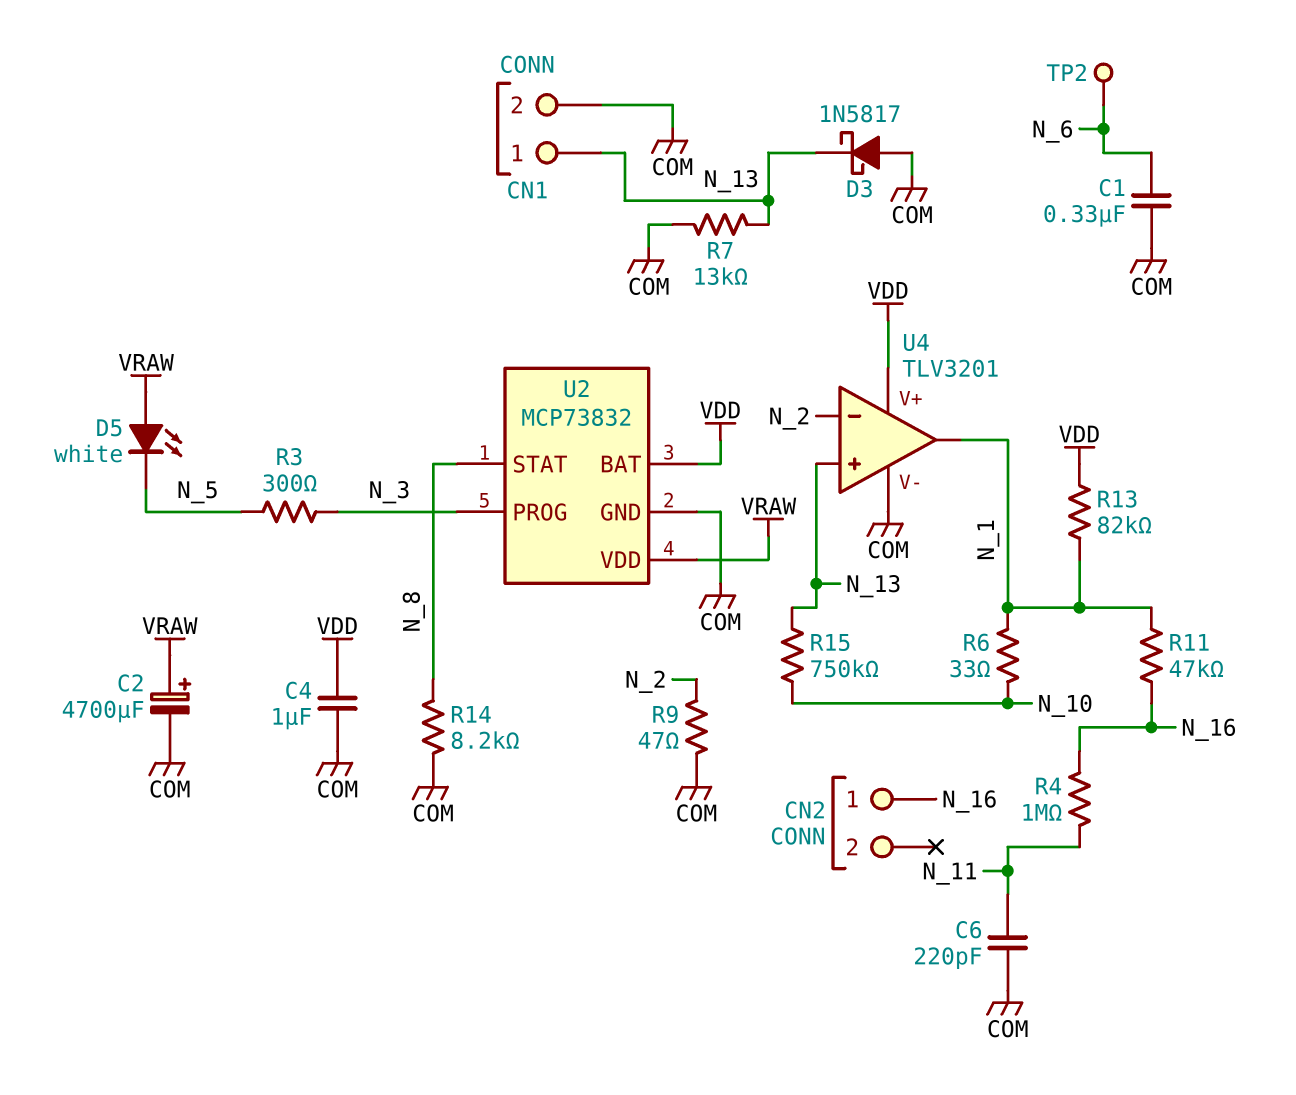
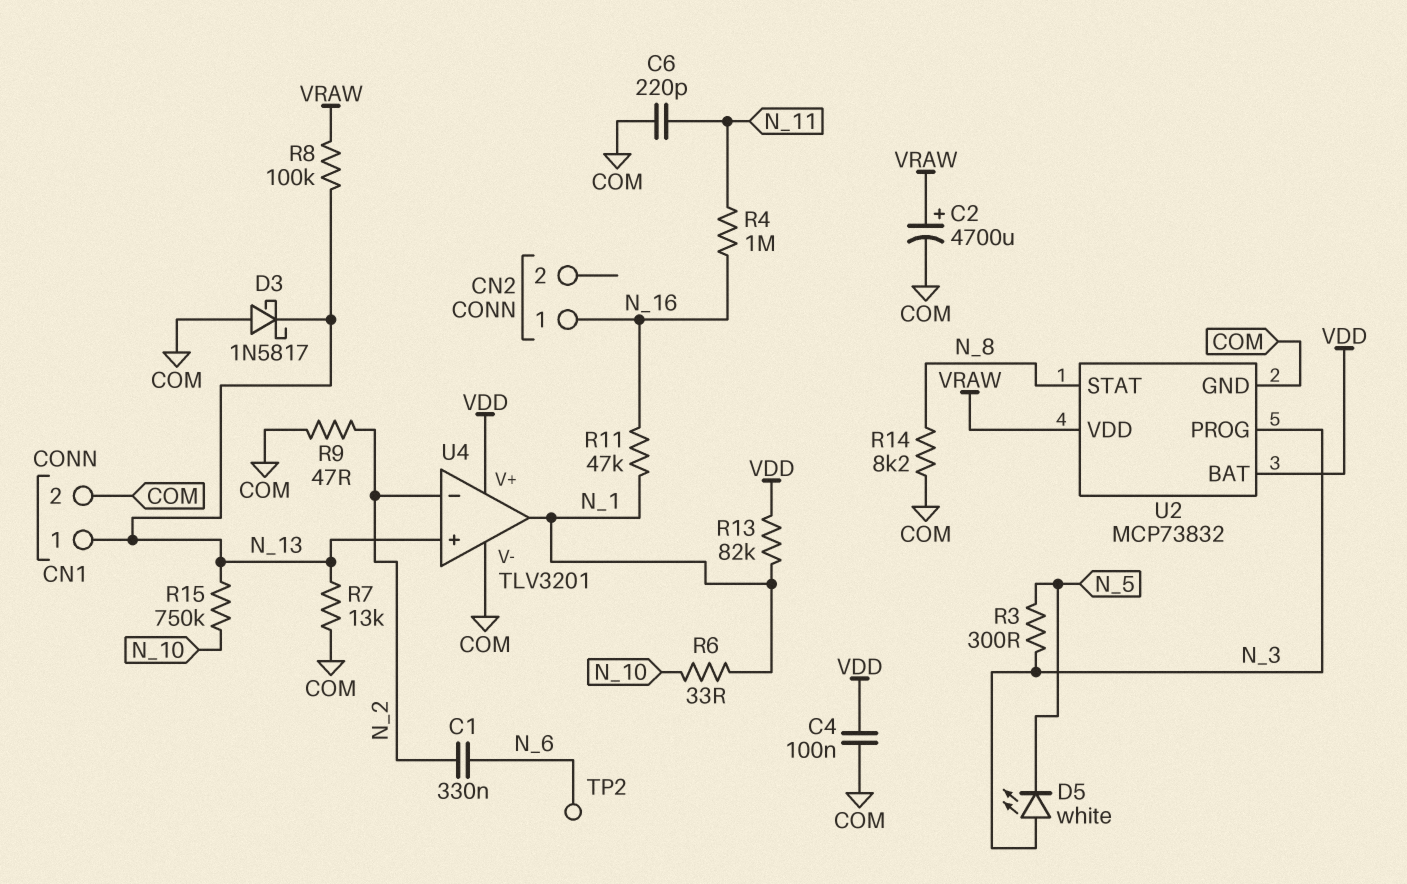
C1: 330nF (COM, N_6) -> 330nF (N_2, N_6)
C4: 1uF (COM, VDD) -> 100nF (COM, VDD)
D5: LED white (A VRAW, K N_5) -> LED white (A N_3, K N_5)
R8: none -> 100k (N_13, VRAW)

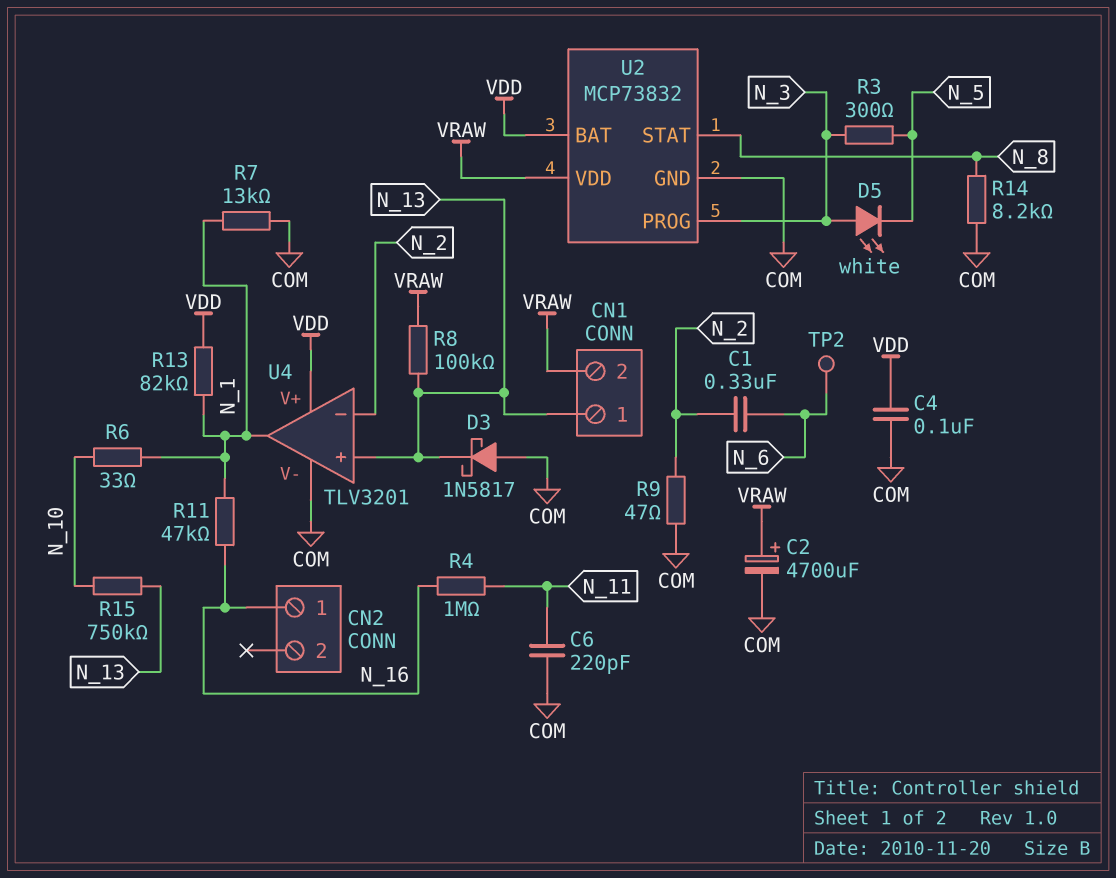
CN1 pin 2: COM -> VRAW
R7: 13k (COM, N_13) -> 13k (COM, N_1)

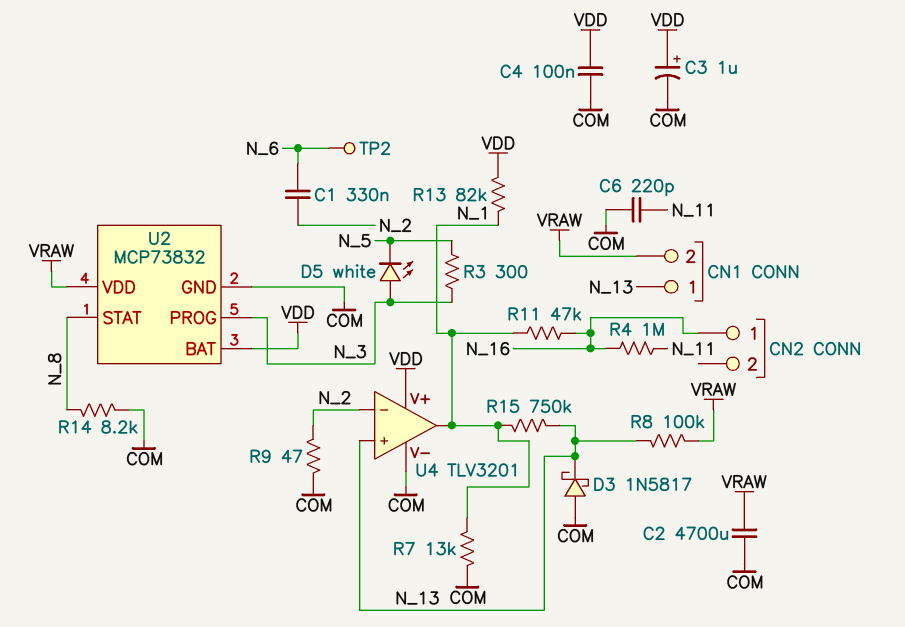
C2: 4700uF (plus VRAW, minus COM) -> 4700uF (COM, VRAW)
C3: none -> 1uF (plus VDD, minus COM)
R6: 33 (N_1, N_10) -> none
R15: 750k (N_10, N_13) -> 750k (N_1, N_13)

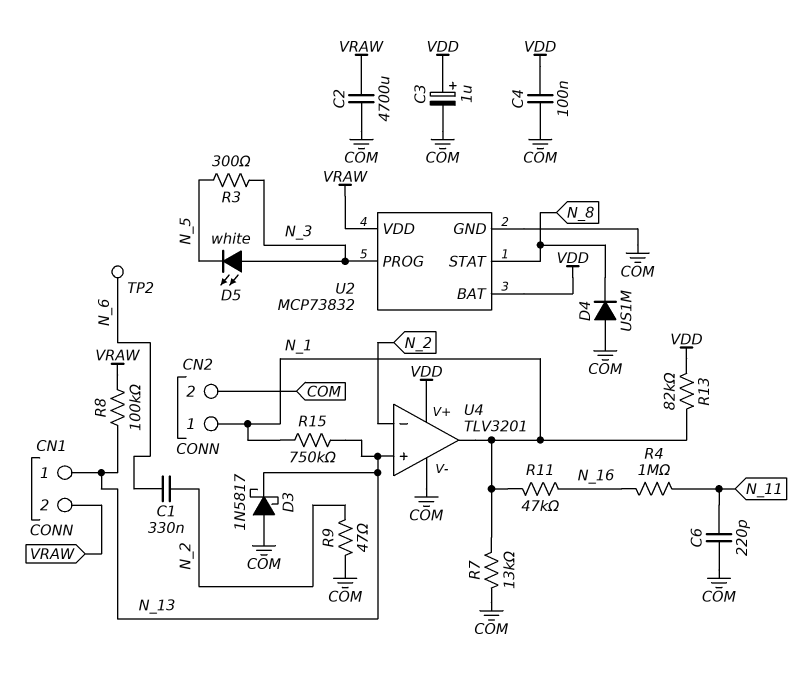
CN2 pin 1: N_16 -> N_1
CN2 pin 2: none -> COM
D4: none -> diode US1M (A COM, K N_8)
R14: 8.2k (COM, N_8) -> none

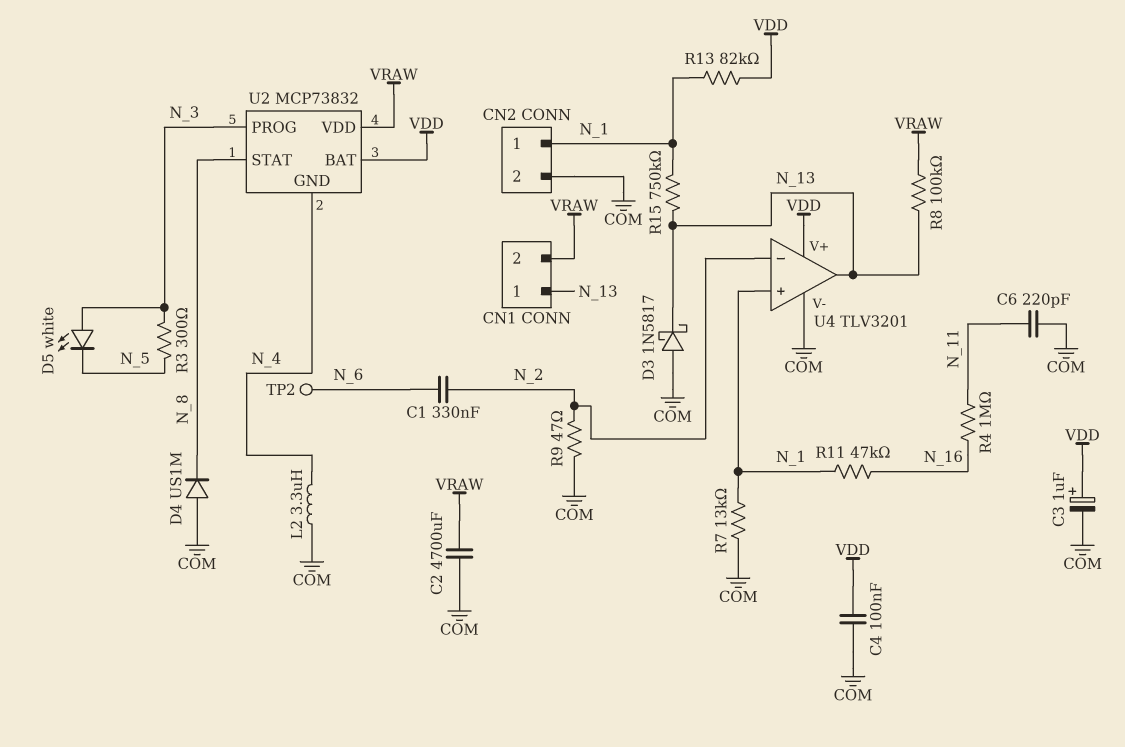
L2: none -> 3.3uH (COM, N_4)
U2 pin GND: COM -> N_4
U4 pin in+: N_13 -> N_1
U4 pin out: N_1 -> N_13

= = = = =

◆ **Your goal**
Without the pictures, give the entries above back exactly.

◆ **Worked solution**
C1: 330nF (COM, N_6) -> 330nF (N_2, N_6)
C4: 1uF (COM, VDD) -> 100nF (COM, VDD)
D5: LED white (A VRAW, K N_5) -> LED white (A N_3, K N_5)
R8: none -> 100k (N_13, VRAW)

CN1 pin 2: COM -> VRAW
R7: 13k (COM, N_13) -> 13k (COM, N_1)

C2: 4700uF (plus VRAW, minus COM) -> 4700uF (COM, VRAW)
C3: none -> 1uF (plus VDD, minus COM)
R6: 33 (N_1, N_10) -> none
R15: 750k (N_10, N_13) -> 750k (N_1, N_13)

CN2 pin 1: N_16 -> N_1
CN2 pin 2: none -> COM
D4: none -> diode US1M (A COM, K N_8)
R14: 8.2k (COM, N_8) -> none

L2: none -> 3.3uH (COM, N_4)
U2 pin GND: COM -> N_4
U4 pin in+: N_13 -> N_1
U4 pin out: N_1 -> N_13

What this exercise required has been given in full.